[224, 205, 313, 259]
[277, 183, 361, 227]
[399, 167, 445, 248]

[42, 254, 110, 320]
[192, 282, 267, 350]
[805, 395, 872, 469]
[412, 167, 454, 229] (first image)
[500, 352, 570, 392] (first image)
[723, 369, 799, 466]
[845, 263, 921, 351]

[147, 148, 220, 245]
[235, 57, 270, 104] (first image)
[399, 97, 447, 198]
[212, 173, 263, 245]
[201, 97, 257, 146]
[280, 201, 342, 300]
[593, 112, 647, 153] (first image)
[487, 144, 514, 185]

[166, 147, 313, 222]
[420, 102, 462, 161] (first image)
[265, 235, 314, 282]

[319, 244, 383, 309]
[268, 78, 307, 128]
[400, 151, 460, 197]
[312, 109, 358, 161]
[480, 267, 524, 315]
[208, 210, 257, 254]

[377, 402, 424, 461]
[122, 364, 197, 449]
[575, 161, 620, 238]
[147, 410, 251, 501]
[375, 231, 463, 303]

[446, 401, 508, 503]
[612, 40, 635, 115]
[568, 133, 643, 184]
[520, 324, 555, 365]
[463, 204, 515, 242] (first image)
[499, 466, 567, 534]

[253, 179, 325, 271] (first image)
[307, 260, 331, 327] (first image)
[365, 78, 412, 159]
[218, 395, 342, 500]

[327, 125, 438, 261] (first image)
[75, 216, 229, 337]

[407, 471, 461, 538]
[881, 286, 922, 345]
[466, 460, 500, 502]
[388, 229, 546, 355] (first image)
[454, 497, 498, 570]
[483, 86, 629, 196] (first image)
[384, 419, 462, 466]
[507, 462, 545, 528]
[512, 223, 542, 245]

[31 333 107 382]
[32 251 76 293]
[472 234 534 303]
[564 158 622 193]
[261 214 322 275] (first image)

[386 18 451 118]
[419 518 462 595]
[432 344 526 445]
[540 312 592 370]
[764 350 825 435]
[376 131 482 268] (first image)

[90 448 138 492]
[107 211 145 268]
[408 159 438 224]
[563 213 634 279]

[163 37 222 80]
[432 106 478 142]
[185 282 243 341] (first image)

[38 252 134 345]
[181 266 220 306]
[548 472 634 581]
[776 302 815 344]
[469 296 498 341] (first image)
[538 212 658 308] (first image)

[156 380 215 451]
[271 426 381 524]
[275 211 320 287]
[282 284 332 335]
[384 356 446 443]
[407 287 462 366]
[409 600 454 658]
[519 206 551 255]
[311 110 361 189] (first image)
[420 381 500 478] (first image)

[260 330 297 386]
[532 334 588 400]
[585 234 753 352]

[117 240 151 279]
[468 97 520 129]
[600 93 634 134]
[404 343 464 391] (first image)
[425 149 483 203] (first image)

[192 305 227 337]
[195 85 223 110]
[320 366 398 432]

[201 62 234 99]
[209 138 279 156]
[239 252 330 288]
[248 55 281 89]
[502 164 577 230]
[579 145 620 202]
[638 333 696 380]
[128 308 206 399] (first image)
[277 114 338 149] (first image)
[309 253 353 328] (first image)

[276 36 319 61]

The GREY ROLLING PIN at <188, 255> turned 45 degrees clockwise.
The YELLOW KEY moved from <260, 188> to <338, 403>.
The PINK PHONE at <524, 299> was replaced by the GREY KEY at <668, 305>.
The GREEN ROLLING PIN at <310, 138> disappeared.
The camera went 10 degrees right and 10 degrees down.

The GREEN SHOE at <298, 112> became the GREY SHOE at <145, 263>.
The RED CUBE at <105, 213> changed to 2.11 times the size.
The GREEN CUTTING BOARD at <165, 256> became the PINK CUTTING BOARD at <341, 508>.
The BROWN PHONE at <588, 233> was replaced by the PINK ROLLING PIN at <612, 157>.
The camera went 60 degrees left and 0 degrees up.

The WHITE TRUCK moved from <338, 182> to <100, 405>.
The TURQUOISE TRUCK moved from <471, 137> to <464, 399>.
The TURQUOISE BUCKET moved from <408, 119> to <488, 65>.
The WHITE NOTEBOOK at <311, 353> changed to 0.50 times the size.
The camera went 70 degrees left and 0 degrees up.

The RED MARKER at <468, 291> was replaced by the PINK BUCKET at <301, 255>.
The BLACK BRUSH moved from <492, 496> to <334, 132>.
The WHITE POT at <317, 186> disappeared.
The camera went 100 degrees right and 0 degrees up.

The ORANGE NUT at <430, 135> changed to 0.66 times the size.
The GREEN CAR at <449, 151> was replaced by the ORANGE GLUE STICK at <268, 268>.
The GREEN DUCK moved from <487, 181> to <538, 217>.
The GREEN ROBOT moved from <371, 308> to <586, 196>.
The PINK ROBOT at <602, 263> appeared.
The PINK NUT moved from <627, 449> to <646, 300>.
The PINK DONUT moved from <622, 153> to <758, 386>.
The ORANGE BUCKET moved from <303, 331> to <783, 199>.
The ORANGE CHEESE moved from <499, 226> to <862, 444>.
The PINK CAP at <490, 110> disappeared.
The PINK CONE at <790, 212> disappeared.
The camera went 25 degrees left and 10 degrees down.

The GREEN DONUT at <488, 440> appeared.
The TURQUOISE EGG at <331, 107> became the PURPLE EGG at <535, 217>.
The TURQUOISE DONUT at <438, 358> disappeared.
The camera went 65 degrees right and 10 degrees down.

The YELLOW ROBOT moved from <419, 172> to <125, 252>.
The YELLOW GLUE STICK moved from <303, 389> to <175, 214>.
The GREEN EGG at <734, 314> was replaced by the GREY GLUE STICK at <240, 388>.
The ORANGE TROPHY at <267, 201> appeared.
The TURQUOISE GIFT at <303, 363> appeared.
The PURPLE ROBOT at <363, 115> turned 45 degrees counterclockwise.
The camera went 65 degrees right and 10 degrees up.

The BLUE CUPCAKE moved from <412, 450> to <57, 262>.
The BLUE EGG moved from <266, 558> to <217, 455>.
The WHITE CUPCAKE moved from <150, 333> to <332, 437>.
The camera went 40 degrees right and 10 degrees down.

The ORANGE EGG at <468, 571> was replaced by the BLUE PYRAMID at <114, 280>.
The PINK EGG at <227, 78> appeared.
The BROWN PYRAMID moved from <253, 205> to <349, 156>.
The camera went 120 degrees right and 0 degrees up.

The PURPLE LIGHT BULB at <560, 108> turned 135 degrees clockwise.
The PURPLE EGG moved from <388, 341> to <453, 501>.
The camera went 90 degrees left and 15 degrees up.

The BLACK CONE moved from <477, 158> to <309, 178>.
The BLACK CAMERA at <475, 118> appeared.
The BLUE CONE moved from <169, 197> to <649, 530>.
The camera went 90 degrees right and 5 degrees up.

--------------------

**TASK TO COMPLETE**
Within the listing above, extract exactly the lines from the line with "[845, 263, 921, 351]" to the line with "[276 36 319 61]", the two named lines included, and no others.

**WORKED SOLUTION**
[845, 263, 921, 351]

[147, 148, 220, 245]
[235, 57, 270, 104] (first image)
[399, 97, 447, 198]
[212, 173, 263, 245]
[201, 97, 257, 146]
[280, 201, 342, 300]
[593, 112, 647, 153] (first image)
[487, 144, 514, 185]

[166, 147, 313, 222]
[420, 102, 462, 161] (first image)
[265, 235, 314, 282]

[319, 244, 383, 309]
[268, 78, 307, 128]
[400, 151, 460, 197]
[312, 109, 358, 161]
[480, 267, 524, 315]
[208, 210, 257, 254]

[377, 402, 424, 461]
[122, 364, 197, 449]
[575, 161, 620, 238]
[147, 410, 251, 501]
[375, 231, 463, 303]

[446, 401, 508, 503]
[612, 40, 635, 115]
[568, 133, 643, 184]
[520, 324, 555, 365]
[463, 204, 515, 242] (first image)
[499, 466, 567, 534]

[253, 179, 325, 271] (first image)
[307, 260, 331, 327] (first image)
[365, 78, 412, 159]
[218, 395, 342, 500]

[327, 125, 438, 261] (first image)
[75, 216, 229, 337]

[407, 471, 461, 538]
[881, 286, 922, 345]
[466, 460, 500, 502]
[388, 229, 546, 355] (first image)
[454, 497, 498, 570]
[483, 86, 629, 196] (first image)
[384, 419, 462, 466]
[507, 462, 545, 528]
[512, 223, 542, 245]

[31 333 107 382]
[32 251 76 293]
[472 234 534 303]
[564 158 622 193]
[261 214 322 275] (first image)

[386 18 451 118]
[419 518 462 595]
[432 344 526 445]
[540 312 592 370]
[764 350 825 435]
[376 131 482 268] (first image)

[90 448 138 492]
[107 211 145 268]
[408 159 438 224]
[563 213 634 279]

[163 37 222 80]
[432 106 478 142]
[185 282 243 341] (first image)

[38 252 134 345]
[181 266 220 306]
[548 472 634 581]
[776 302 815 344]
[469 296 498 341] (first image)
[538 212 658 308] (first image)

[156 380 215 451]
[271 426 381 524]
[275 211 320 287]
[282 284 332 335]
[384 356 446 443]
[407 287 462 366]
[409 600 454 658]
[519 206 551 255]
[311 110 361 189] (first image)
[420 381 500 478] (first image)

[260 330 297 386]
[532 334 588 400]
[585 234 753 352]

[117 240 151 279]
[468 97 520 129]
[600 93 634 134]
[404 343 464 391] (first image)
[425 149 483 203] (first image)

[192 305 227 337]
[195 85 223 110]
[320 366 398 432]

[201 62 234 99]
[209 138 279 156]
[239 252 330 288]
[248 55 281 89]
[502 164 577 230]
[579 145 620 202]
[638 333 696 380]
[128 308 206 399] (first image)
[277 114 338 149] (first image)
[309 253 353 328] (first image)

[276 36 319 61]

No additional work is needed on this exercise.